**PROBLEM DETAILS**. Within the listing below, give again exactly the lines between the one containing "de dientes/marrón (no." and the one containing "de borrar/morado (no.", inclusive, pictures left aside.

*** Begin section ***

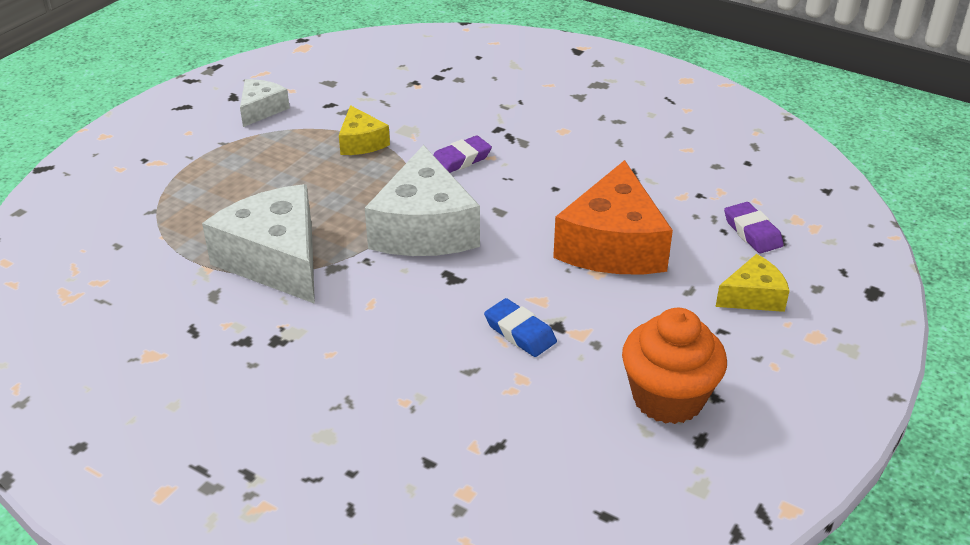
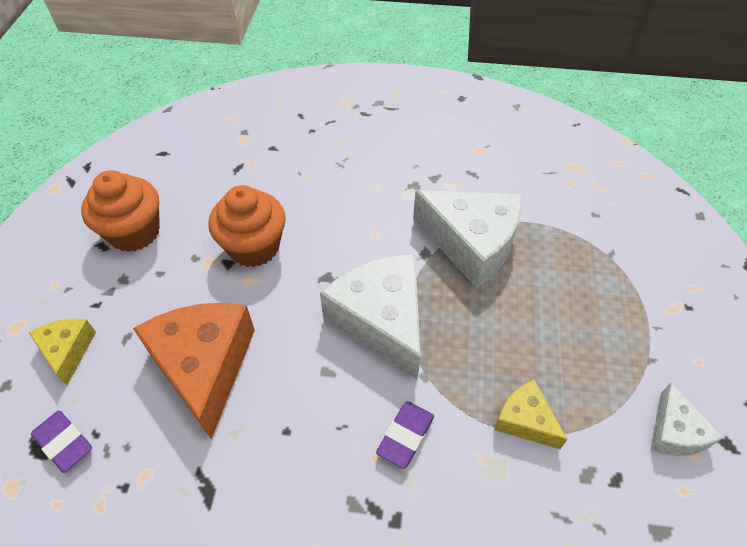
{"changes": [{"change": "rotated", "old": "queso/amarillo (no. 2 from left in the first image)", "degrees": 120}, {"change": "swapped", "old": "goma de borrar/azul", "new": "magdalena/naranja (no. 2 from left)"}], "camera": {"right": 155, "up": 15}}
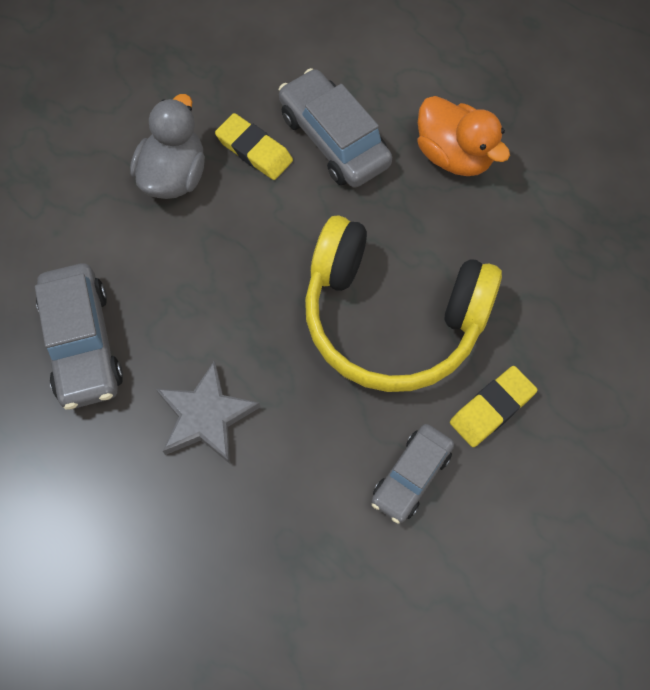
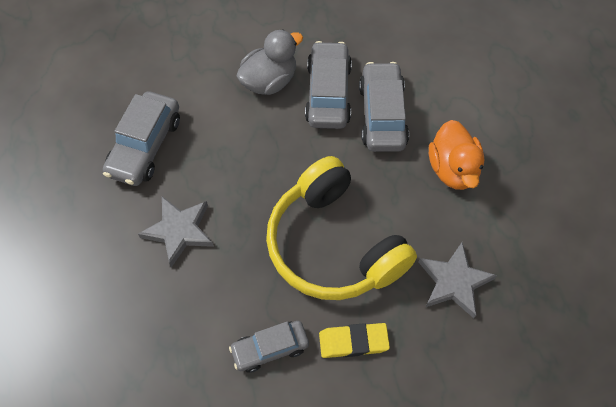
{"changes": [{"change": "swapped", "old": "goma de borrar/amarillo (no. 1 from left)", "new": "coche/gris (no. 3 from left)"}, {"change": "new", "new": "estrella/gris (no. 2 from left)"}], "camera": {"right": 35, "up": -5}}
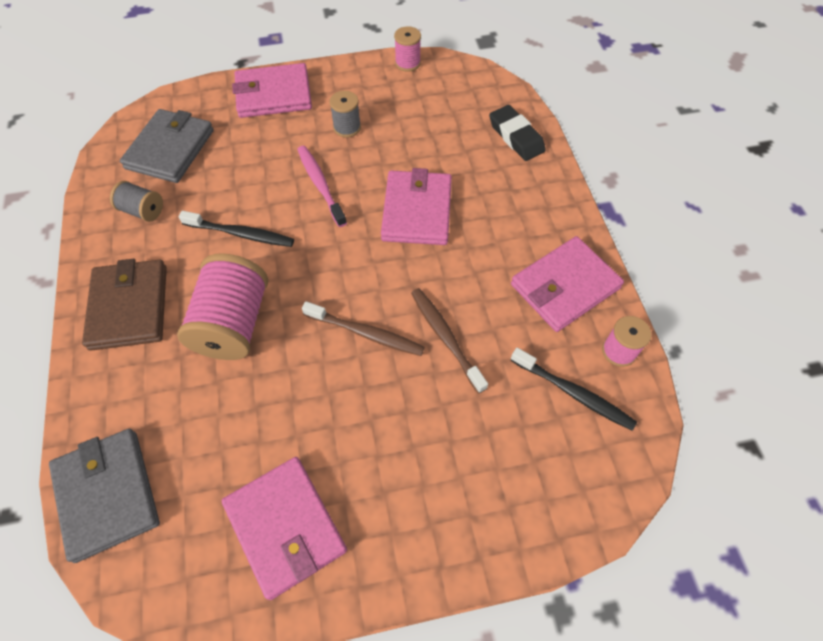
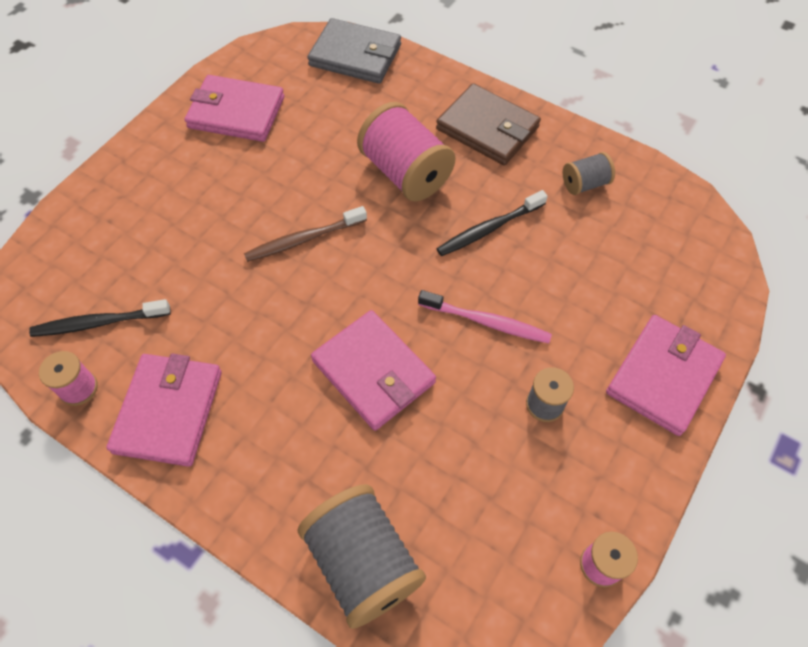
{"changes": [{"change": "swapped", "old": "goma de borrar/negro", "new": "carrete/gris (no. 1 from left)"}, {"change": "gone", "old": "cartera/gris (no. 2 from left)"}, {"change": "gone", "old": "cepillo de dientes/marrón (no. 2 from left)"}], "camera": {"right": 135, "up": 0}}
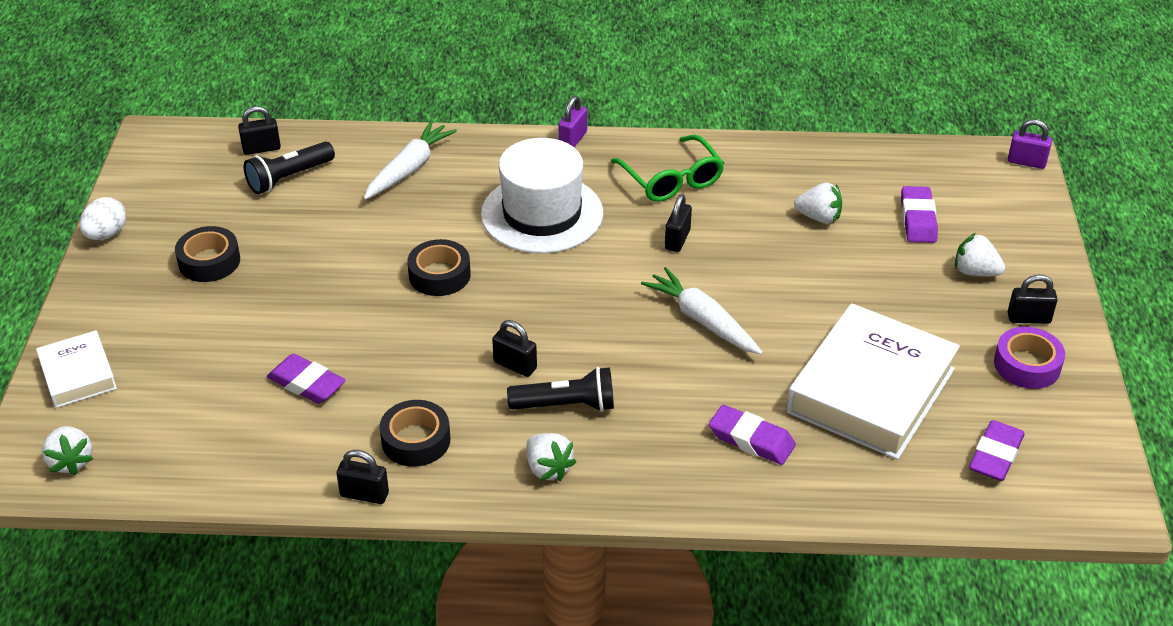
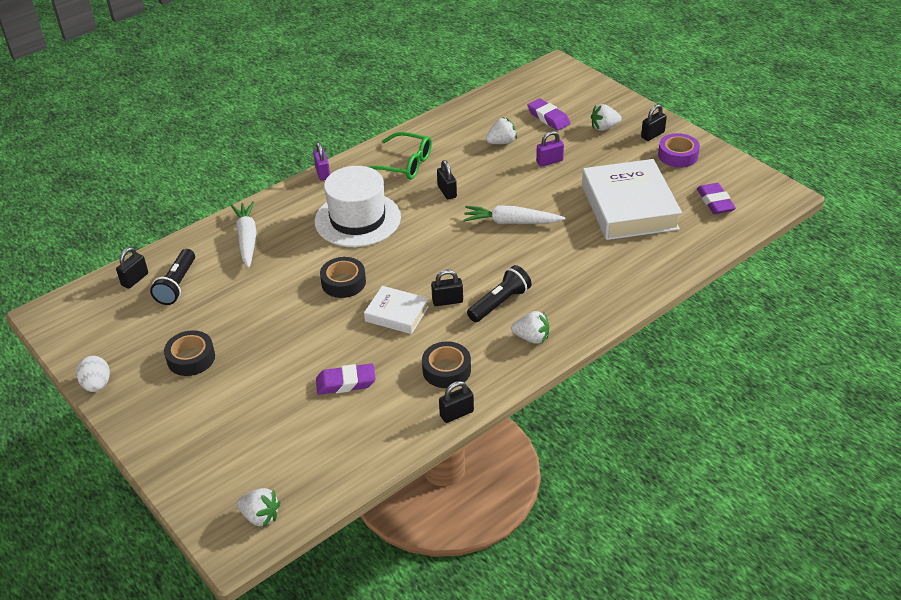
{"changes": [{"change": "shifted", "old": "candado/morado (no. 2 from left)"}, {"change": "shifted", "old": "libro/blanco (no. 1 from left)"}, {"change": "gone", "old": "goma de borrar/morado (no. 2 from left)"}], "camera": {"right": -40, "up": 0}}
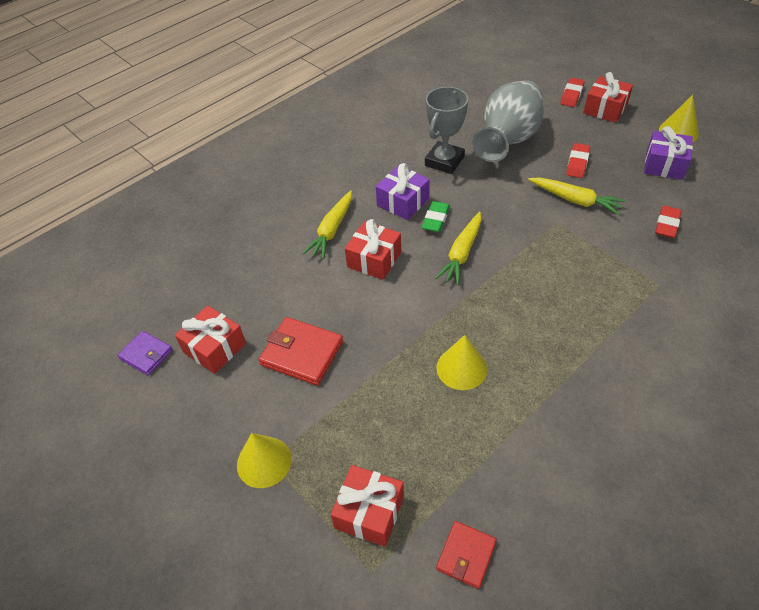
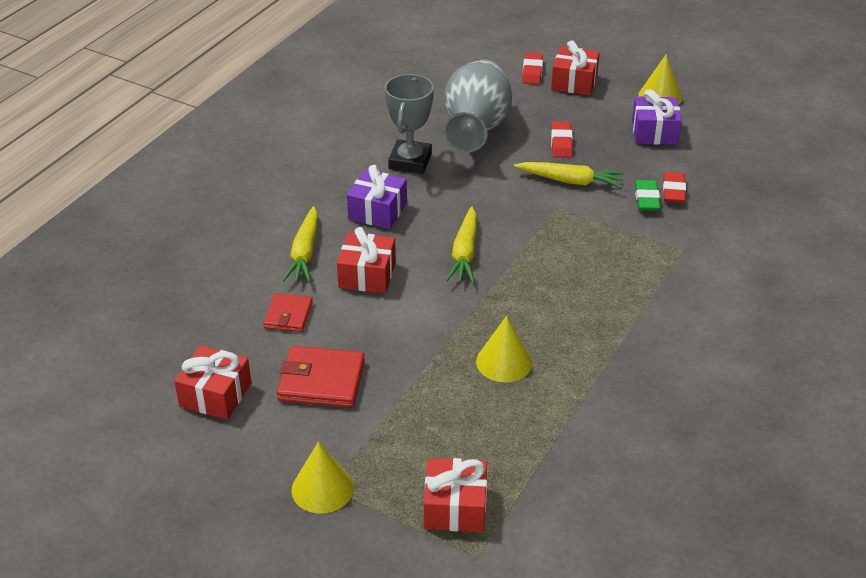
{"changes": [{"change": "shifted", "old": "goma de borrar/verde"}, {"change": "gone", "old": "cartera/morado"}, {"change": "shifted", "old": "cartera/rojo (no. 2 from left in the first image)", "new": "cartera/rojo (no. 1 from left)"}], "camera": {"right": -20, "up": -10}}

*** End section ***

**WRITTEN ANSWER**.
{"changes": [{"change": "swapped", "old": "goma de borrar/negro", "new": "carrete/gris (no. 1 from left)"}, {"change": "gone", "old": "cartera/gris (no. 2 from left)"}, {"change": "gone", "old": "cepillo de dientes/marrón (no. 2 from left)"}], "camera": {"right": 135, "up": 0}}
{"changes": [{"change": "shifted", "old": "candado/morado (no. 2 from left)"}, {"change": "shifted", "old": "libro/blanco (no. 1 from left)"}, {"change": "gone", "old": "goma de borrar/morado (no. 2 from left)"}], "camera": {"right": -40, "up": 0}}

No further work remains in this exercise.